▶ Your goal
The required output is the line with "C2: 68nF (-5V, GND) -> 330nF (-5V, GND)" through the final line of the entries, each one exactly as it stands.

▶ Data to examine

══════════

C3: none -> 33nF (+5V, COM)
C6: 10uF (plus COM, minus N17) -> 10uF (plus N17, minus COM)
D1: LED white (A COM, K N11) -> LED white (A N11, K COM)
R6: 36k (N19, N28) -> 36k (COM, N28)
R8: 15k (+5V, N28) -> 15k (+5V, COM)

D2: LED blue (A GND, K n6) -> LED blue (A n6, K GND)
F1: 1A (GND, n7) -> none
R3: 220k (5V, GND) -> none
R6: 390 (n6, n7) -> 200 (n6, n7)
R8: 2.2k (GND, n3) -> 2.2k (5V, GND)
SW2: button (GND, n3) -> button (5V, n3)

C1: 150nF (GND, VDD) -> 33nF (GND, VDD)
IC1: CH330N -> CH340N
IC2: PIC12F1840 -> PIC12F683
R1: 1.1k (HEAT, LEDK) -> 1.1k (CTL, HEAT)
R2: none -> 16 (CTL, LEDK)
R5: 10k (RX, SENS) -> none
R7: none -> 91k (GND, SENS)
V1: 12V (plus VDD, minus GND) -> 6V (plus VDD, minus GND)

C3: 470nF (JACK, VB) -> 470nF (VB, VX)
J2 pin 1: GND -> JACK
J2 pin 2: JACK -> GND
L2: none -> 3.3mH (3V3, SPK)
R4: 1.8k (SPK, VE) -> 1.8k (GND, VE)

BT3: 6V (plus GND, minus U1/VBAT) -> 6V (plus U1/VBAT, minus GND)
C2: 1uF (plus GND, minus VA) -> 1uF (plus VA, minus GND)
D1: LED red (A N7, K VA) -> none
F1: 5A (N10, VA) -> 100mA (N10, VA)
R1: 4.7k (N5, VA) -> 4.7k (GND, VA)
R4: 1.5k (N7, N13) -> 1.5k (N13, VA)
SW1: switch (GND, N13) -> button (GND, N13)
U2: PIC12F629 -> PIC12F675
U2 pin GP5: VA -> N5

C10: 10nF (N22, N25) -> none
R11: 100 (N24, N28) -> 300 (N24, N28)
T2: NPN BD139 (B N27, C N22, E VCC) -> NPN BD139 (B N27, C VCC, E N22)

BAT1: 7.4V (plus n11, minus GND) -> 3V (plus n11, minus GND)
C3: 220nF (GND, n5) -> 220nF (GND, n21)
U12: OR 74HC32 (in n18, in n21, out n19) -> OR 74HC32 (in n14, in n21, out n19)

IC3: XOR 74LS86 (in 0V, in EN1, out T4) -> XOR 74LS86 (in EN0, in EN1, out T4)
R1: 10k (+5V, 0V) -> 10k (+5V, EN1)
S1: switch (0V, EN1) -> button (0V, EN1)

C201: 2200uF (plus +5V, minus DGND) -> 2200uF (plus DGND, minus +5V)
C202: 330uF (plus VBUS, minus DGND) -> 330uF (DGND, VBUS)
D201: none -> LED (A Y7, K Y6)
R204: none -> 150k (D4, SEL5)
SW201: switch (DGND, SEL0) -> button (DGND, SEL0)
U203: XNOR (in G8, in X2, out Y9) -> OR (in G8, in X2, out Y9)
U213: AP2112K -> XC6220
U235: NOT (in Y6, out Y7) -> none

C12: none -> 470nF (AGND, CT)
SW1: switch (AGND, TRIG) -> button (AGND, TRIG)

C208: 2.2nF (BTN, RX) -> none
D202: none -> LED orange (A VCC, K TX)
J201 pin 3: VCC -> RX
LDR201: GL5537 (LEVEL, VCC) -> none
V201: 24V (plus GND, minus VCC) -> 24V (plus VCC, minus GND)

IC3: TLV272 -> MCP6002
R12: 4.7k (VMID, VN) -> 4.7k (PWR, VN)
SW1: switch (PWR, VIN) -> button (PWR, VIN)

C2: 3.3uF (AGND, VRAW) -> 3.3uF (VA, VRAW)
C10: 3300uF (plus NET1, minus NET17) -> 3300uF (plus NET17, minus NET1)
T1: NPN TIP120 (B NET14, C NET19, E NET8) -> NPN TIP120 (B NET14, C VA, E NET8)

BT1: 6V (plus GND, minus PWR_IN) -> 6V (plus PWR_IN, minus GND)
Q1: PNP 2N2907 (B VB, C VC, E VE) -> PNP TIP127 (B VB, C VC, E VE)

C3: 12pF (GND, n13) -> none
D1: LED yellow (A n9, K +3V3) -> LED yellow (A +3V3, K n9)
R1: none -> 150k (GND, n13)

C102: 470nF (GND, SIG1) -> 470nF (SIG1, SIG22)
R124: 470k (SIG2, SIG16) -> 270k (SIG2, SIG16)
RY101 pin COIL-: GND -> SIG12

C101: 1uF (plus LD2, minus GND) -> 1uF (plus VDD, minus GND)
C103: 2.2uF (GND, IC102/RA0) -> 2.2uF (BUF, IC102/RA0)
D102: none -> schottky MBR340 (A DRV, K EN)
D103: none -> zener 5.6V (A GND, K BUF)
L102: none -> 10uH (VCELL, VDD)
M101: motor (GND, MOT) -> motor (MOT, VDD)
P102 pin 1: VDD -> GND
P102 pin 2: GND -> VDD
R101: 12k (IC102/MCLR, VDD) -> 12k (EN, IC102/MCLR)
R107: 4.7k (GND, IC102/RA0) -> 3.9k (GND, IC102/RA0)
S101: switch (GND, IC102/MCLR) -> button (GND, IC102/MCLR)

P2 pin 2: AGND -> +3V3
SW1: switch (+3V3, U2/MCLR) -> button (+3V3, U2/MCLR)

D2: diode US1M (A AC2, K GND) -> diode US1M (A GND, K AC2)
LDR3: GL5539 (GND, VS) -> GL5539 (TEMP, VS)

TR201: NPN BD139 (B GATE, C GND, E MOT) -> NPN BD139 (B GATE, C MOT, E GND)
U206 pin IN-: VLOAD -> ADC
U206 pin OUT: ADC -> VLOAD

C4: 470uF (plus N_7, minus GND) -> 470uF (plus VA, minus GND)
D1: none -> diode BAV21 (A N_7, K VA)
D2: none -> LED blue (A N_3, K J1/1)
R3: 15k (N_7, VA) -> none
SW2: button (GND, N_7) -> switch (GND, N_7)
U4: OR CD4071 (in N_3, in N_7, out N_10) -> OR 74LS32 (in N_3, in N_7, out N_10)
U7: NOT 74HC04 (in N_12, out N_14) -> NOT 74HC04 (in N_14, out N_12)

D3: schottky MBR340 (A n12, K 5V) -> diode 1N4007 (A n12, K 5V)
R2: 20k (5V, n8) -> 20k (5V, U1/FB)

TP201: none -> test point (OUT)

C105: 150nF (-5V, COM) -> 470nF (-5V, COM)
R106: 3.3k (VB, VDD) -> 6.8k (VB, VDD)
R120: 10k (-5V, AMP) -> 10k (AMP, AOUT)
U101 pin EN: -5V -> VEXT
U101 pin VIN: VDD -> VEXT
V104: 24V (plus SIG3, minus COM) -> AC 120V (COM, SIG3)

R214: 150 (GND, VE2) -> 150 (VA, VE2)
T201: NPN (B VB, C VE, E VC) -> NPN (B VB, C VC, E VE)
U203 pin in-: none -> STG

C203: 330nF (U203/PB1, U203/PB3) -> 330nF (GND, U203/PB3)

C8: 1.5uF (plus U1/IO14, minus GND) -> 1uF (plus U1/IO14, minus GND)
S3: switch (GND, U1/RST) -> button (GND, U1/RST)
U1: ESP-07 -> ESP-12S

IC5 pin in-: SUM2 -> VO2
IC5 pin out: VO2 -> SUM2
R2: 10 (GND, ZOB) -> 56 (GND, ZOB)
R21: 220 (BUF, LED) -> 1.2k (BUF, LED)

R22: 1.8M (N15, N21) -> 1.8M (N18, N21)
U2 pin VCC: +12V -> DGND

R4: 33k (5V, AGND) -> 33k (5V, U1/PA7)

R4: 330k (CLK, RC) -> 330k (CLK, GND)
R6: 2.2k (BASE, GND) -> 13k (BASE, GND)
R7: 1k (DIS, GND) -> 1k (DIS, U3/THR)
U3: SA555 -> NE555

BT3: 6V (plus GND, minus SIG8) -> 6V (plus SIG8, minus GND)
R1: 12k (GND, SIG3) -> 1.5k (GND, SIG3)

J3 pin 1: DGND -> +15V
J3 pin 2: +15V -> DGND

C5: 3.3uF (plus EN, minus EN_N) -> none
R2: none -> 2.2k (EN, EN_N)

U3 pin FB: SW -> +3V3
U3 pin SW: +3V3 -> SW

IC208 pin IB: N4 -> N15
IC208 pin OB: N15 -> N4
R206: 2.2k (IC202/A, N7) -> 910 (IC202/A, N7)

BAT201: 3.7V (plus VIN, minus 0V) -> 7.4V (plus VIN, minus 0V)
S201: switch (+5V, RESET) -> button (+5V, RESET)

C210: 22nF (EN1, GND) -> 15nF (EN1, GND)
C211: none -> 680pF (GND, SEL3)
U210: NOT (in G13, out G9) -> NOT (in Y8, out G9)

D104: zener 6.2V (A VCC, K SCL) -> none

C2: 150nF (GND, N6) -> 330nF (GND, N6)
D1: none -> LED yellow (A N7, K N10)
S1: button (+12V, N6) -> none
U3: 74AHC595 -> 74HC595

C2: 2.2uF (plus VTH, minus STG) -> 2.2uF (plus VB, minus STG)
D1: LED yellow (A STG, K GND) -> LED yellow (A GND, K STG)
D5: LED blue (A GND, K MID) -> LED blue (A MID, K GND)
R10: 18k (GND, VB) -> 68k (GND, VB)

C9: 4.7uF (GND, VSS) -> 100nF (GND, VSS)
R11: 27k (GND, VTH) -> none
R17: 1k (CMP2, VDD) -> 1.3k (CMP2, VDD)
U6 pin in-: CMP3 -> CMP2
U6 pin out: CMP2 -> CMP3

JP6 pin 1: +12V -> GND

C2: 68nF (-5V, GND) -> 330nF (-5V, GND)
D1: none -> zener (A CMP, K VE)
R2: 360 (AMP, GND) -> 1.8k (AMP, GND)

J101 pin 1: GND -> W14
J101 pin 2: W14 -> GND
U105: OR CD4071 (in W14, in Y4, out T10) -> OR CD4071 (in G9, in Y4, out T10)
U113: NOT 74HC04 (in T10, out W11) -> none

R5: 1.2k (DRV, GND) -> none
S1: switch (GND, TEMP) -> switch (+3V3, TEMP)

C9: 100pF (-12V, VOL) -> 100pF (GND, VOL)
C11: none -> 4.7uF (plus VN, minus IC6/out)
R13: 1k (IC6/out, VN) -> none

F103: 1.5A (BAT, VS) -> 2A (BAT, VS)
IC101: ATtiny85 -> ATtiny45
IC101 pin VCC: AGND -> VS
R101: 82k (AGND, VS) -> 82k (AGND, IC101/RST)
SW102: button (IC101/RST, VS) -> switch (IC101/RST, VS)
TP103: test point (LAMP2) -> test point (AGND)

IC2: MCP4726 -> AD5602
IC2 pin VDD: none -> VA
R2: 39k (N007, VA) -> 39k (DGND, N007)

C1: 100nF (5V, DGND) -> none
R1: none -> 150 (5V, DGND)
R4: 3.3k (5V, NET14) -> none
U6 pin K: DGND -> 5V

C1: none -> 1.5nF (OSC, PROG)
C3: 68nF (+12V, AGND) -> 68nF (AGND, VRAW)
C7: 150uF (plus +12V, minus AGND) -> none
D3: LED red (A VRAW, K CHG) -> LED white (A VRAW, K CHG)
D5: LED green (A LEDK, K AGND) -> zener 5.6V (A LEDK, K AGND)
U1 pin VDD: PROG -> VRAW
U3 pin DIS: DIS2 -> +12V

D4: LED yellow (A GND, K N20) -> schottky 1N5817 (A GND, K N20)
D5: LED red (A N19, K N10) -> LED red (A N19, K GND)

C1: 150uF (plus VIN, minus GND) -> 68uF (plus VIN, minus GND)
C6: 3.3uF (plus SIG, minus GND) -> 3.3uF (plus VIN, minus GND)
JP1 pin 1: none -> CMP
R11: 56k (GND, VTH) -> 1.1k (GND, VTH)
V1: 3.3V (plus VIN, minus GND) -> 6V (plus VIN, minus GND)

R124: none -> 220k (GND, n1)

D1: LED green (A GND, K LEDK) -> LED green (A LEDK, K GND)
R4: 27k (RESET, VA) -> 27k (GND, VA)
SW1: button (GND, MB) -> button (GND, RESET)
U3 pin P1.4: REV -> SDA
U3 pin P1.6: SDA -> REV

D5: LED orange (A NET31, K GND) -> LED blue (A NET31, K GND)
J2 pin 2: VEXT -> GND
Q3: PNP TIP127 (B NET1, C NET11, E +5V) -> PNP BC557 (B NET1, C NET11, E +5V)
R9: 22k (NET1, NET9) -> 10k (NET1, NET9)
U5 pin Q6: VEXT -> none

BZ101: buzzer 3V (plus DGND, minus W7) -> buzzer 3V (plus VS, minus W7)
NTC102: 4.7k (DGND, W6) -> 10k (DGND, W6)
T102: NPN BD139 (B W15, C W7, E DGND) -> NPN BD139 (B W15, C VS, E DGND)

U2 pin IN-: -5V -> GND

══════════

▶ Worked solution
C2: 68nF (-5V, GND) -> 330nF (-5V, GND)
D1: none -> zener (A CMP, K VE)
R2: 360 (AMP, GND) -> 1.8k (AMP, GND)

J101 pin 1: GND -> W14
J101 pin 2: W14 -> GND
U105: OR CD4071 (in W14, in Y4, out T10) -> OR CD4071 (in G9, in Y4, out T10)
U113: NOT 74HC04 (in T10, out W11) -> none

R5: 1.2k (DRV, GND) -> none
S1: switch (GND, TEMP) -> switch (+3V3, TEMP)

C9: 100pF (-12V, VOL) -> 100pF (GND, VOL)
C11: none -> 4.7uF (plus VN, minus IC6/out)
R13: 1k (IC6/out, VN) -> none

F103: 1.5A (BAT, VS) -> 2A (BAT, VS)
IC101: ATtiny85 -> ATtiny45
IC101 pin VCC: AGND -> VS
R101: 82k (AGND, VS) -> 82k (AGND, IC101/RST)
SW102: button (IC101/RST, VS) -> switch (IC101/RST, VS)
TP103: test point (LAMP2) -> test point (AGND)

IC2: MCP4726 -> AD5602
IC2 pin VDD: none -> VA
R2: 39k (N007, VA) -> 39k (DGND, N007)

C1: 100nF (5V, DGND) -> none
R1: none -> 150 (5V, DGND)
R4: 3.3k (5V, NET14) -> none
U6 pin K: DGND -> 5V

C1: none -> 1.5nF (OSC, PROG)
C3: 68nF (+12V, AGND) -> 68nF (AGND, VRAW)
C7: 150uF (plus +12V, minus AGND) -> none
D3: LED red (A VRAW, K CHG) -> LED white (A VRAW, K CHG)
D5: LED green (A LEDK, K AGND) -> zener 5.6V (A LEDK, K AGND)
U1 pin VDD: PROG -> VRAW
U3 pin DIS: DIS2 -> +12V

D4: LED yellow (A GND, K N20) -> schottky 1N5817 (A GND, K N20)
D5: LED red (A N19, K N10) -> LED red (A N19, K GND)

C1: 150uF (plus VIN, minus GND) -> 68uF (plus VIN, minus GND)
C6: 3.3uF (plus SIG, minus GND) -> 3.3uF (plus VIN, minus GND)
JP1 pin 1: none -> CMP
R11: 56k (GND, VTH) -> 1.1k (GND, VTH)
V1: 3.3V (plus VIN, minus GND) -> 6V (plus VIN, minus GND)

R124: none -> 220k (GND, n1)

D1: LED green (A GND, K LEDK) -> LED green (A LEDK, K GND)
R4: 27k (RESET, VA) -> 27k (GND, VA)
SW1: button (GND, MB) -> button (GND, RESET)
U3 pin P1.4: REV -> SDA
U3 pin P1.6: SDA -> REV

D5: LED orange (A NET31, K GND) -> LED blue (A NET31, K GND)
J2 pin 2: VEXT -> GND
Q3: PNP TIP127 (B NET1, C NET11, E +5V) -> PNP BC557 (B NET1, C NET11, E +5V)
R9: 22k (NET1, NET9) -> 10k (NET1, NET9)
U5 pin Q6: VEXT -> none

BZ101: buzzer 3V (plus DGND, minus W7) -> buzzer 3V (plus VS, minus W7)
NTC102: 4.7k (DGND, W6) -> 10k (DGND, W6)
T102: NPN BD139 (B W15, C W7, E DGND) -> NPN BD139 (B W15, C VS, E DGND)

U2 pin IN-: -5V -> GND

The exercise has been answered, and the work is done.